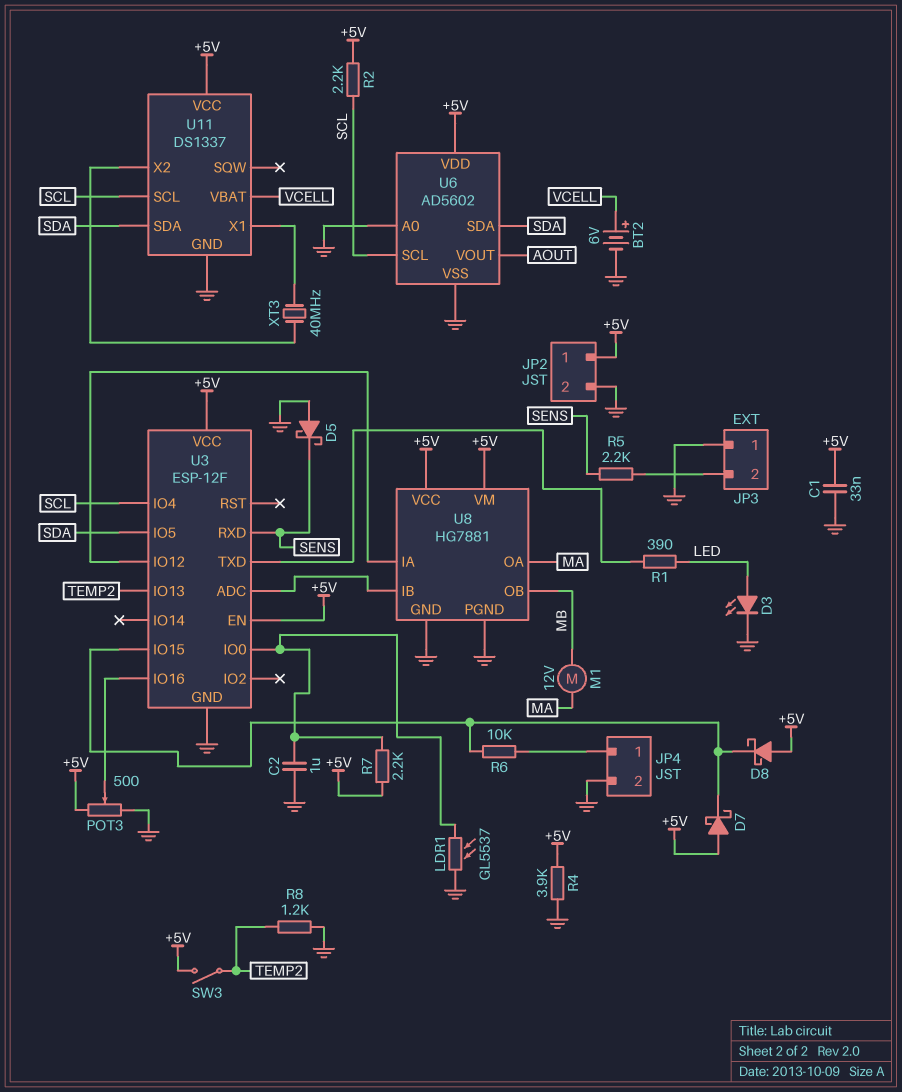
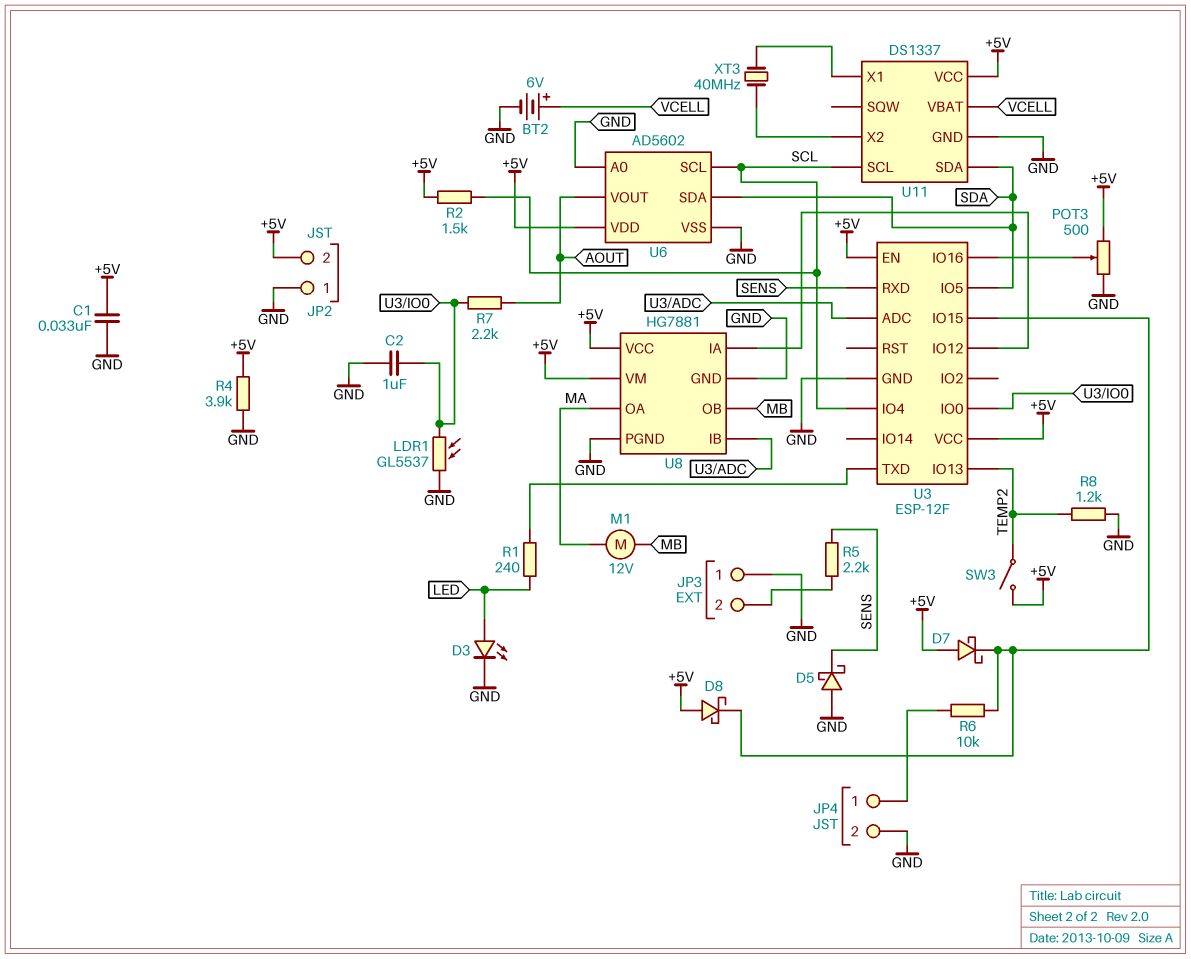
JP2 pin 1: +5V -> GND
JP2 pin 2: GND -> +5V
R1: 390 (LED, U3/TXD) -> 240 (LED, U3/TXD)
R2: 2.2k (+5V, SCL) -> 1.5k (+5V, SCL)
R7: 2.2k (+5V, U3/IO0) -> 2.2k (AOUT, U3/IO0)

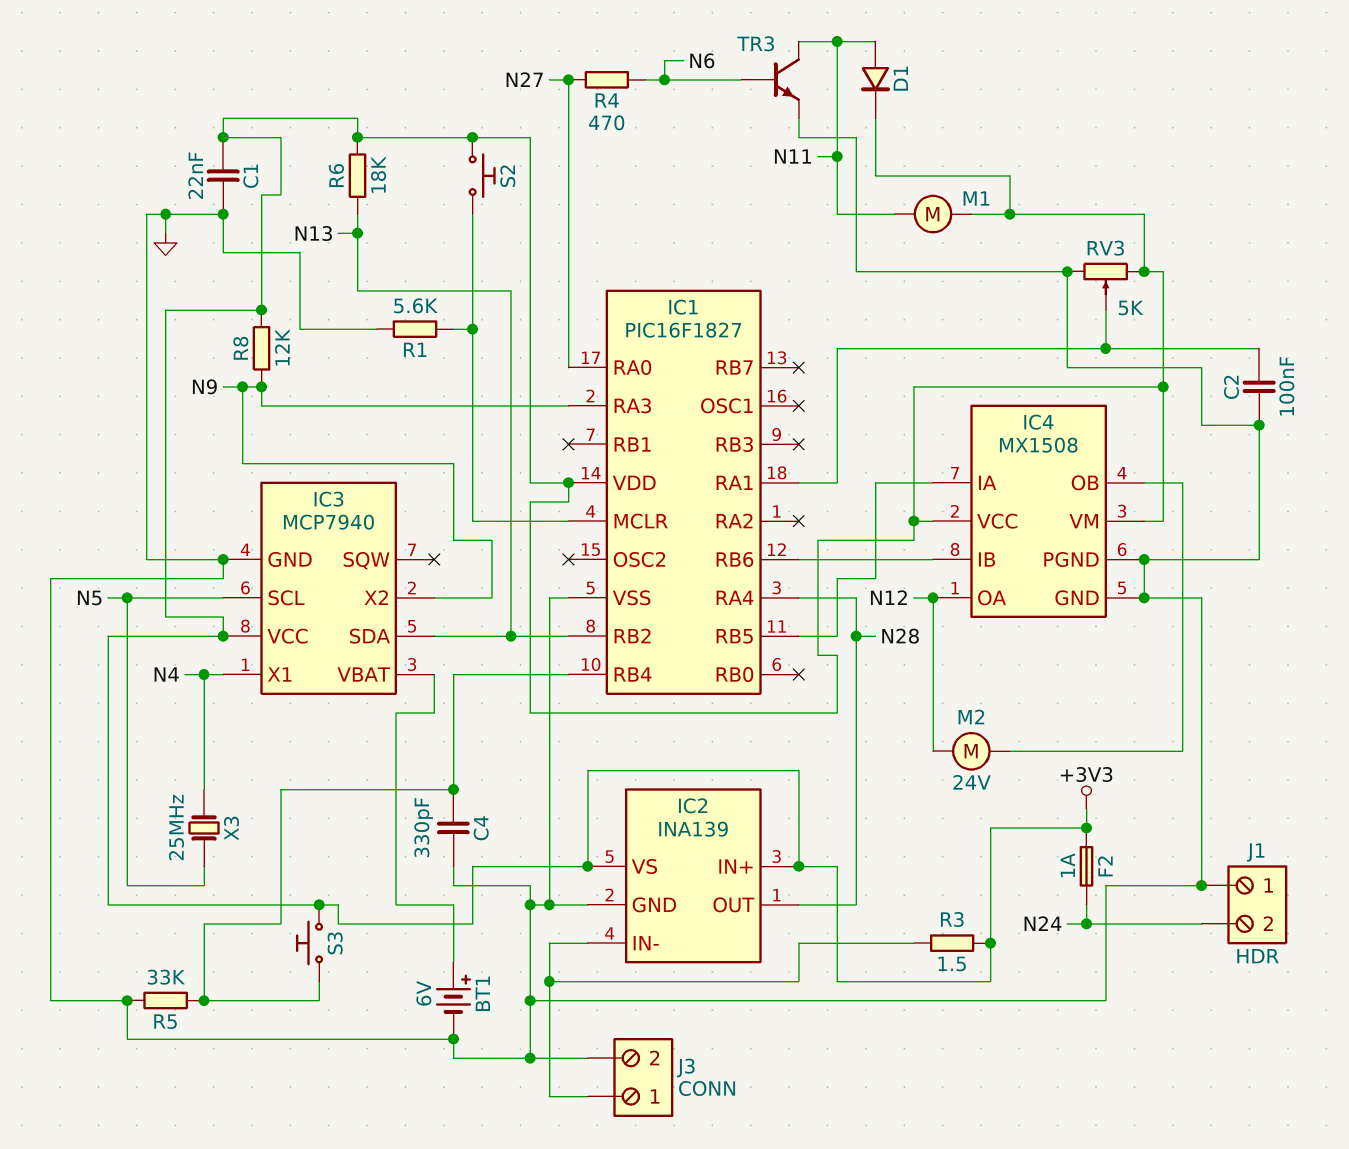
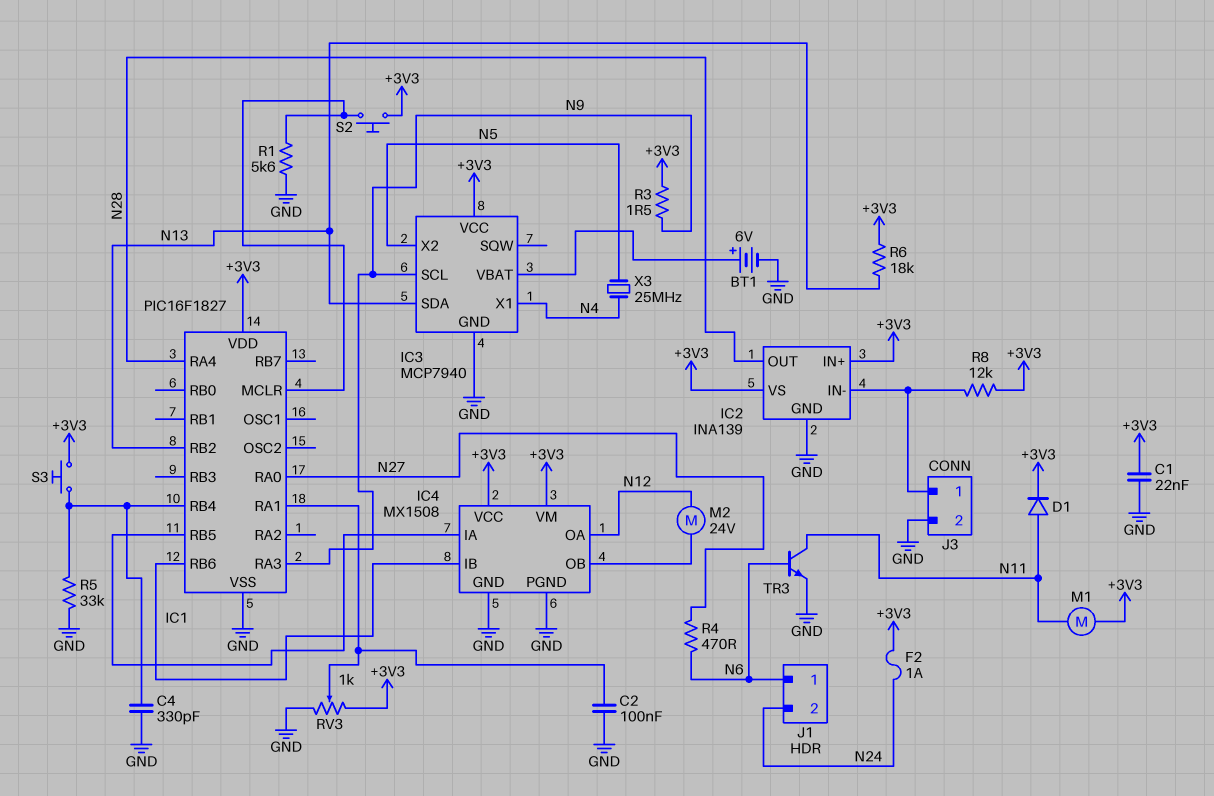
IC3 pin SCL: N5 -> N9
IC3 pin X2: N9 -> N5
J1 pin 1: GND -> N6
R3: 1.5 (+3V3, IC2/IN-) -> 1.5 (+3V3, N9)
R8: 12k (+3V3, N9) -> 12k (+3V3, IC2/IN-)
RV3: 5k (+3V3, GND, wiper IC1/RA1) -> 1k (+3V3, GND, wiper IC1/RA1)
--- --- ---
- YOUR ASSIGNMENT: Copy out all the data exactly. The images should not appear in the copy.

- RESPONSE BELOW:
JP2 pin 1: +5V -> GND
JP2 pin 2: GND -> +5V
R1: 390 (LED, U3/TXD) -> 240 (LED, U3/TXD)
R2: 2.2k (+5V, SCL) -> 1.5k (+5V, SCL)
R7: 2.2k (+5V, U3/IO0) -> 2.2k (AOUT, U3/IO0)

IC3 pin SCL: N5 -> N9
IC3 pin X2: N9 -> N5
J1 pin 1: GND -> N6
R3: 1.5 (+3V3, IC2/IN-) -> 1.5 (+3V3, N9)
R8: 12k (+3V3, N9) -> 12k (+3V3, IC2/IN-)
RV3: 5k (+3V3, GND, wiper IC1/RA1) -> 1k (+3V3, GND, wiper IC1/RA1)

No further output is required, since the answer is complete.